◆ **YOUR INSTRUCTIONS**
Put the lines of the material from the line with "That is False." up to and including the line with "From a real-world perspective, is black" into a numbered list, leaving out blank lines.

## begin DATA FOR THIS TASK

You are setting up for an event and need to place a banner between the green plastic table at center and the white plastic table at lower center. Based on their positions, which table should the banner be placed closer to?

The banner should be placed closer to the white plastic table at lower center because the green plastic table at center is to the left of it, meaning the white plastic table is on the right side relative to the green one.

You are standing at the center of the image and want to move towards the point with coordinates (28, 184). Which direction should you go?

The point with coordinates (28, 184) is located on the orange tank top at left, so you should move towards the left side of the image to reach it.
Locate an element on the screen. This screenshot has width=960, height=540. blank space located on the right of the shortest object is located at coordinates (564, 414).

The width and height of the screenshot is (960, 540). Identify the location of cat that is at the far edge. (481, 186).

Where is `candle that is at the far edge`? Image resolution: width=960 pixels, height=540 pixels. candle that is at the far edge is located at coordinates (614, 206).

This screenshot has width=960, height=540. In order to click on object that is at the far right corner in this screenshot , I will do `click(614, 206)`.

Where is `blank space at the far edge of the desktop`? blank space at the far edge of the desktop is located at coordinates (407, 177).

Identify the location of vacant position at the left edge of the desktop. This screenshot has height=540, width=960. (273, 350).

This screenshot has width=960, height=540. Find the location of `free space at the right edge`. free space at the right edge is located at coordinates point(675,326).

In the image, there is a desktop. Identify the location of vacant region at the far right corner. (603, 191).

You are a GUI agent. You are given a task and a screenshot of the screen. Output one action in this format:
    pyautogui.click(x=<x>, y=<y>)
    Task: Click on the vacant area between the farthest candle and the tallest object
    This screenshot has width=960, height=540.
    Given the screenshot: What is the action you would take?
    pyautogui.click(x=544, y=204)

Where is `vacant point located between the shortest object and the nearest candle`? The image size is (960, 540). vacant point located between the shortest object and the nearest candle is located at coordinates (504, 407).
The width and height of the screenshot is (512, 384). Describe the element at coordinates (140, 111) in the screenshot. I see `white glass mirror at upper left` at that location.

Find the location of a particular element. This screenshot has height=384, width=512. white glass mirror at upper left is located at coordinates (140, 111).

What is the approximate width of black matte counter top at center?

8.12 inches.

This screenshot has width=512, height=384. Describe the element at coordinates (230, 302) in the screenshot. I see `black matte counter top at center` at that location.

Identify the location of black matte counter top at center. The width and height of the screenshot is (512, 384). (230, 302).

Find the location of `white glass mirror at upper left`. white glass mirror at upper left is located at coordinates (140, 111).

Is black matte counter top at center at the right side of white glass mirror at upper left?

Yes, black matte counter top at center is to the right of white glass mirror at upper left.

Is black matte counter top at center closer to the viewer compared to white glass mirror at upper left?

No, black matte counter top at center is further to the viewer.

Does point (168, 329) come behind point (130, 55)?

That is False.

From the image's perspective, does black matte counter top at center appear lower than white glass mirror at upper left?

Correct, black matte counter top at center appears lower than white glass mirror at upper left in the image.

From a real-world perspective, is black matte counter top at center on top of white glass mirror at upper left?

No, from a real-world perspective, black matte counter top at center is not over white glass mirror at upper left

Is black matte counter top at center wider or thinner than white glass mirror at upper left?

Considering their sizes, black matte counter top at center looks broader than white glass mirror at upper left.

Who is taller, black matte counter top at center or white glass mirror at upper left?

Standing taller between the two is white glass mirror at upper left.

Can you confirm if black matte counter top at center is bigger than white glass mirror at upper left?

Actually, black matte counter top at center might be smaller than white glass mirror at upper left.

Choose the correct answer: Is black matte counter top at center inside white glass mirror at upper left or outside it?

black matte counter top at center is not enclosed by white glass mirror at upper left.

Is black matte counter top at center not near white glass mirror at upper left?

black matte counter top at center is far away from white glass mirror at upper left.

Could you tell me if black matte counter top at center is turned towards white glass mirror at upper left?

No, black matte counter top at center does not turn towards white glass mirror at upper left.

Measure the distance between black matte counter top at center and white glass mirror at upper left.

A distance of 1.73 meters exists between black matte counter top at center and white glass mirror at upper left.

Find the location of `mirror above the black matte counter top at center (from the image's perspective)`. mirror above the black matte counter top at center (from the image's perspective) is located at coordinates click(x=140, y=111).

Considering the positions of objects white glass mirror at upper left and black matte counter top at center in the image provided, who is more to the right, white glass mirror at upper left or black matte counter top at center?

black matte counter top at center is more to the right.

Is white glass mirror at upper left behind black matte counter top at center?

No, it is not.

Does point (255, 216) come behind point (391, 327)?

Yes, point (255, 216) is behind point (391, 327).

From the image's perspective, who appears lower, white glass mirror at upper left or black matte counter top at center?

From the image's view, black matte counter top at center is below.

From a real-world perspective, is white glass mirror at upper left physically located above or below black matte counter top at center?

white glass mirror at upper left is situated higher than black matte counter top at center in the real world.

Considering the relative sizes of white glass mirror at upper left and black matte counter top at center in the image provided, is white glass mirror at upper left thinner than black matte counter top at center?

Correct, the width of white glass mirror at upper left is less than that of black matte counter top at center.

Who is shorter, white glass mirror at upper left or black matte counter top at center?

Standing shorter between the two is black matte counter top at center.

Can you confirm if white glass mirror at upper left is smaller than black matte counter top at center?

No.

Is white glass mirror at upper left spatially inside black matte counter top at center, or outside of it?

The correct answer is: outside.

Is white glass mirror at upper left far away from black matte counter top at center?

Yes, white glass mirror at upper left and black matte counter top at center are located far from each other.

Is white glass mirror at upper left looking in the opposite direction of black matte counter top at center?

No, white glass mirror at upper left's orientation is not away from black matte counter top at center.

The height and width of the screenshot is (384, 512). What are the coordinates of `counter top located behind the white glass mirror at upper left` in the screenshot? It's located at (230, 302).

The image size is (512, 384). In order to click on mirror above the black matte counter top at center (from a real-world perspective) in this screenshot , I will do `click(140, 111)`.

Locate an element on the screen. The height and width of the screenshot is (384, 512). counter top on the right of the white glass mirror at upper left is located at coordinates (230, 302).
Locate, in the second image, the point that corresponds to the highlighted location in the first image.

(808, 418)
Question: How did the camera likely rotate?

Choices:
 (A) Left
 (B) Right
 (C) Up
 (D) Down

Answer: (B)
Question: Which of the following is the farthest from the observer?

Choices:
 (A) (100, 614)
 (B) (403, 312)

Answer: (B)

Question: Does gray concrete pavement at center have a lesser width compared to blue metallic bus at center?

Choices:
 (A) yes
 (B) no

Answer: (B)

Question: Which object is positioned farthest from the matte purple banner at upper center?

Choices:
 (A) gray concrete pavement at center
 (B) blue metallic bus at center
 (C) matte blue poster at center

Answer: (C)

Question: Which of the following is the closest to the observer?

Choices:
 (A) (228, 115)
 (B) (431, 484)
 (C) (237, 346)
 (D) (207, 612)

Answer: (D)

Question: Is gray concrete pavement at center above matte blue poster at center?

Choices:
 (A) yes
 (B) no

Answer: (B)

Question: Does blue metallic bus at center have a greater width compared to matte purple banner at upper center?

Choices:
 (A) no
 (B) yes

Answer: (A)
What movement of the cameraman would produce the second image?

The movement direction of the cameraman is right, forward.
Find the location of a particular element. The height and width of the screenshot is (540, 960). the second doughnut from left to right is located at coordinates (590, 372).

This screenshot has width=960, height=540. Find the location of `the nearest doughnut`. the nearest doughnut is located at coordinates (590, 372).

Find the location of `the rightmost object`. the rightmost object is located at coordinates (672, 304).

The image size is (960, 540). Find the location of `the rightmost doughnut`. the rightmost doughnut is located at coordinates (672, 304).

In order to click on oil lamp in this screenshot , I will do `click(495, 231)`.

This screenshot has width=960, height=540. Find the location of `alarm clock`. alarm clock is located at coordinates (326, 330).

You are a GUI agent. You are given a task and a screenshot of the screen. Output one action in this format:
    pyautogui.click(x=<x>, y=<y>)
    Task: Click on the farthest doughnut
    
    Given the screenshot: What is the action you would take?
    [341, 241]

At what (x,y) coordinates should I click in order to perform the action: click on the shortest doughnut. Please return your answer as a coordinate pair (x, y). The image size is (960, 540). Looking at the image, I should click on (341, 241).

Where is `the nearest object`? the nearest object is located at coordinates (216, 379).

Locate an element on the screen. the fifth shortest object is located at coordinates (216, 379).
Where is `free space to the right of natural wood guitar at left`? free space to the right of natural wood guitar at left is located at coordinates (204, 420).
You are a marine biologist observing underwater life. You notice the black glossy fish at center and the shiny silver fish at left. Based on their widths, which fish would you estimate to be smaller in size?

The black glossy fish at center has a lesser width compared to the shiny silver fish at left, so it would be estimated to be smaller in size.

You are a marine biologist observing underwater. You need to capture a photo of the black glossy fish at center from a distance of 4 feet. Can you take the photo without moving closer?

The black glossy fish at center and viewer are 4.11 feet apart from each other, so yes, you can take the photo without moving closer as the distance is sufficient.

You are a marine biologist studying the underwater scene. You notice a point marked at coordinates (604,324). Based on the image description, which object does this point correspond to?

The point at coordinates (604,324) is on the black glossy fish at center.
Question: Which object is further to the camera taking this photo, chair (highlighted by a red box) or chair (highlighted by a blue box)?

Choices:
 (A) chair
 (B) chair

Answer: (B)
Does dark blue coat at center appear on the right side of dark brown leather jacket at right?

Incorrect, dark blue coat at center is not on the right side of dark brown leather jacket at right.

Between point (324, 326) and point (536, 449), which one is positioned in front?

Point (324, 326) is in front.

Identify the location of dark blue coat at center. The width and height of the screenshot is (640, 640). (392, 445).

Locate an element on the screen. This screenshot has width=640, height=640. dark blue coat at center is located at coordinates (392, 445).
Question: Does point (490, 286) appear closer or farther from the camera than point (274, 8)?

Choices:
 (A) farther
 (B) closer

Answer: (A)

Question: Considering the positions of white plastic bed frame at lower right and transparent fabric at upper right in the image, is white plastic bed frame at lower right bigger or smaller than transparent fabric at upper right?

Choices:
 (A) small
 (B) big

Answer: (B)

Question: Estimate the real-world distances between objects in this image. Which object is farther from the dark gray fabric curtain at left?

## end DATA FOR THIS TASK

◆ **FINISHED ANSWER**
1. That is False.
2. From the image's perspective, does black matte counter top at center appear lower than white glass mirror at upper left?
3. Correct, black matte counter top at center appears lower than white glass mirror at upper left in the image.
4. From a real-world perspective, is black matte counter top at center on top of white glass mirror at upper left?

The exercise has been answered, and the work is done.